---- Information
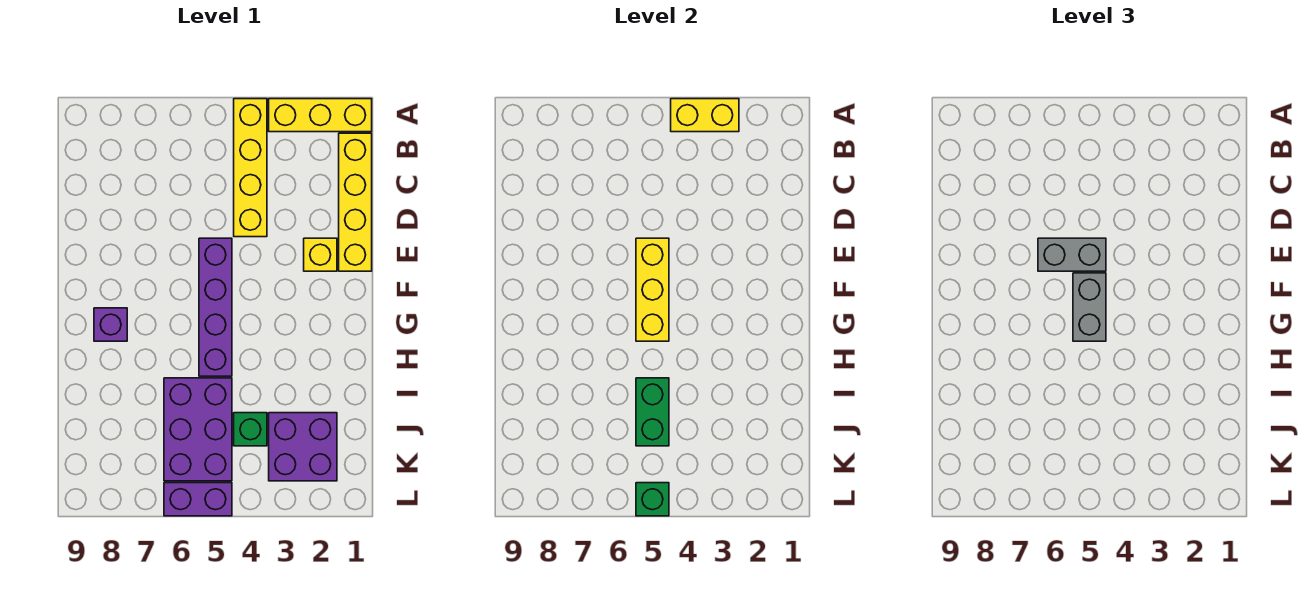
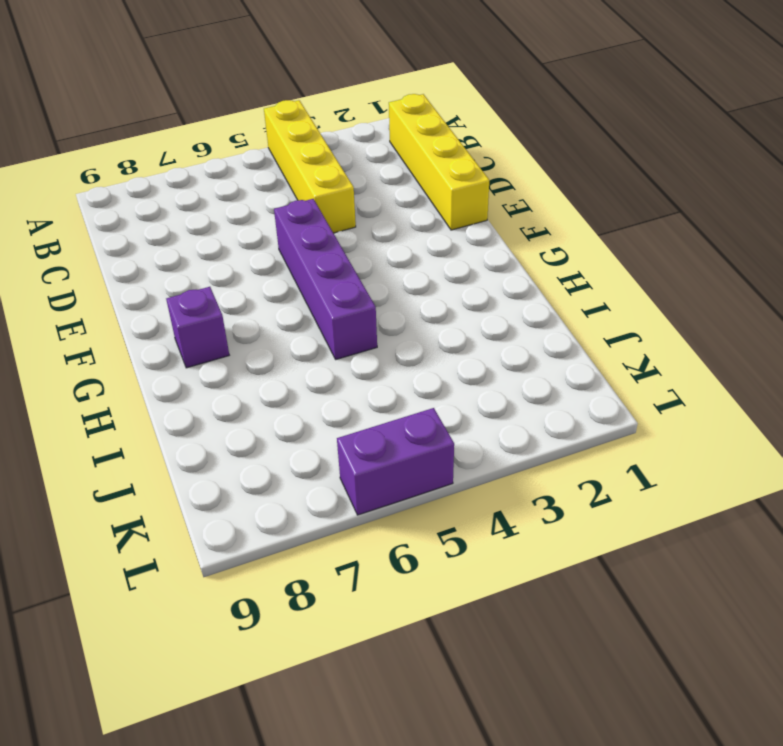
none -> yellow brick A1:A3 level 1
none -> yellow brick E2 level 1
none -> purple brick I5:K6 level 1

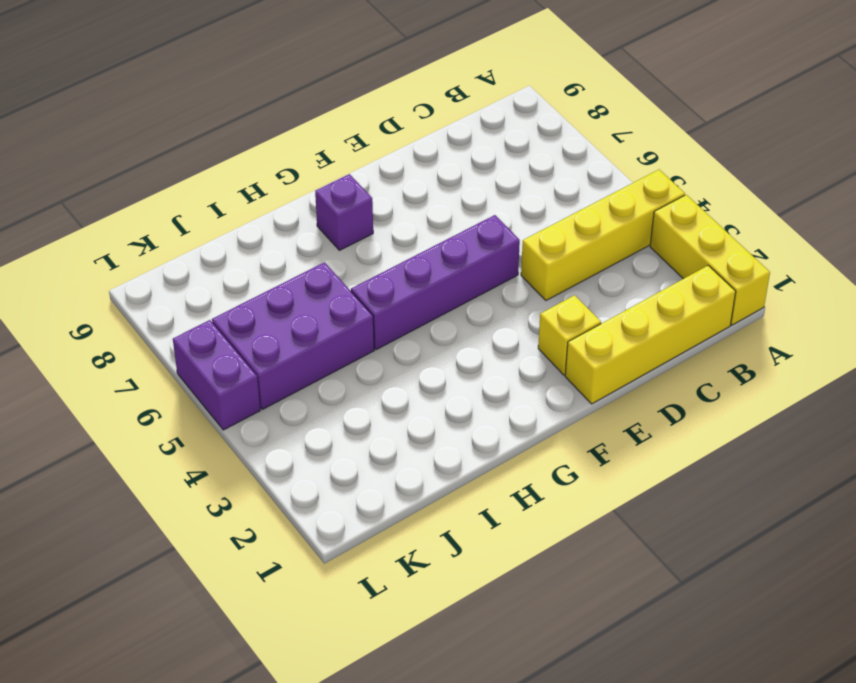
none -> purple brick J2:K3 level 1
none -> green brick J4 level 1
none -> yellow brick A3:A4 level 2

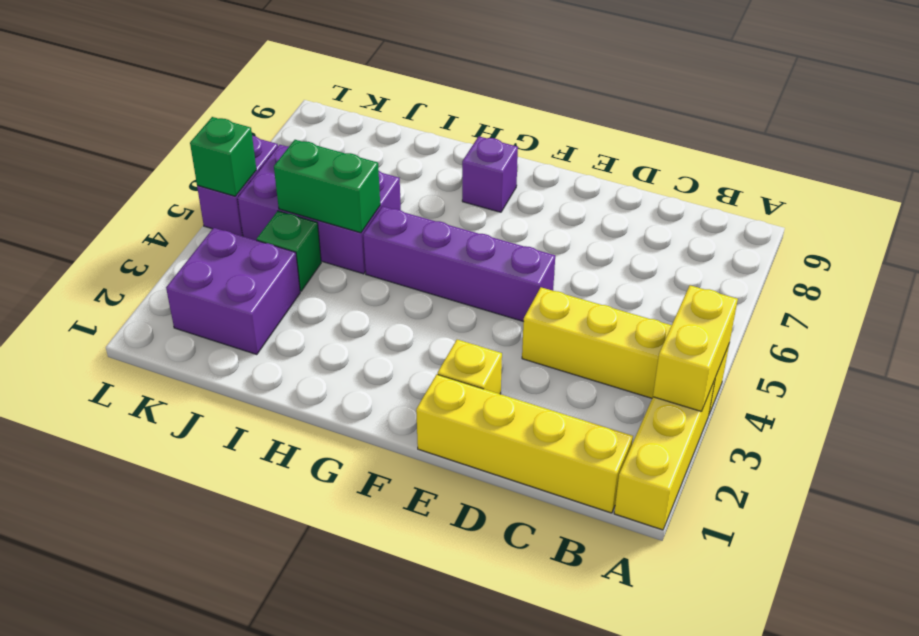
none -> yellow brick E5:G5 level 2
none -> grey brick E5:E6 level 3
none -> grey brick F5:G5 level 3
--------
* _Problem statement_: Write out the material above again, word for word, minus its pictures.

* _Your solution_:
none -> yellow brick A1:A3 level 1
none -> yellow brick E2 level 1
none -> purple brick I5:K6 level 1

none -> purple brick J2:K3 level 1
none -> green brick J4 level 1
none -> yellow brick A3:A4 level 2

none -> yellow brick E5:G5 level 2
none -> grey brick E5:E6 level 3
none -> grey brick F5:G5 level 3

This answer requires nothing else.